### WHAT TO PRODUCE
Among the lines of data below, reproduce only those from the one with "J3 pin 1: LINE -> +12V" through the one with "J3 pin 3: VTH -> CMP", exactly as they stand, both ends included.

### RECORDS TO PROCESS
========================================================================

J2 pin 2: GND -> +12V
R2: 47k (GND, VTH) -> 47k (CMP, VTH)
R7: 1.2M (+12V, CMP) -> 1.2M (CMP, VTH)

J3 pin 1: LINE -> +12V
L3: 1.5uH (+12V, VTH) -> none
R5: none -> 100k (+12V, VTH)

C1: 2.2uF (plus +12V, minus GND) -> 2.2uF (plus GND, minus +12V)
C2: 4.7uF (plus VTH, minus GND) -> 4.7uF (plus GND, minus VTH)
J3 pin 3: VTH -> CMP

========================================================================

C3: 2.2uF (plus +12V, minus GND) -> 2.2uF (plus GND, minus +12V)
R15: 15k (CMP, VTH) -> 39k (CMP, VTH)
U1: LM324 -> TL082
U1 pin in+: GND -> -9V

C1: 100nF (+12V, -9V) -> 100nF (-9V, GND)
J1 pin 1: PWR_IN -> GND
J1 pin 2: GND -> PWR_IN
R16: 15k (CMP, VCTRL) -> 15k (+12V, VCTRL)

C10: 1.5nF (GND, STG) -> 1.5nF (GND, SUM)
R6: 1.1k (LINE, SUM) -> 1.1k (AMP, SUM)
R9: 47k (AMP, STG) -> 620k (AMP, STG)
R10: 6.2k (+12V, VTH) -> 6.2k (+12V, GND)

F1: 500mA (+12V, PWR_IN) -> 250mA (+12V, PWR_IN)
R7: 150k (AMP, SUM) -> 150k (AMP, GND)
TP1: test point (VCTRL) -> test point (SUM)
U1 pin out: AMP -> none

========================================================================

### RESULT OF THE EXERCISE
J3 pin 1: LINE -> +12V
L3: 1.5uH (+12V, VTH) -> none
R5: none -> 100k (+12V, VTH)

C1: 2.2uF (plus +12V, minus GND) -> 2.2uF (plus GND, minus +12V)
C2: 4.7uF (plus VTH, minus GND) -> 4.7uF (plus GND, minus VTH)
J3 pin 3: VTH -> CMP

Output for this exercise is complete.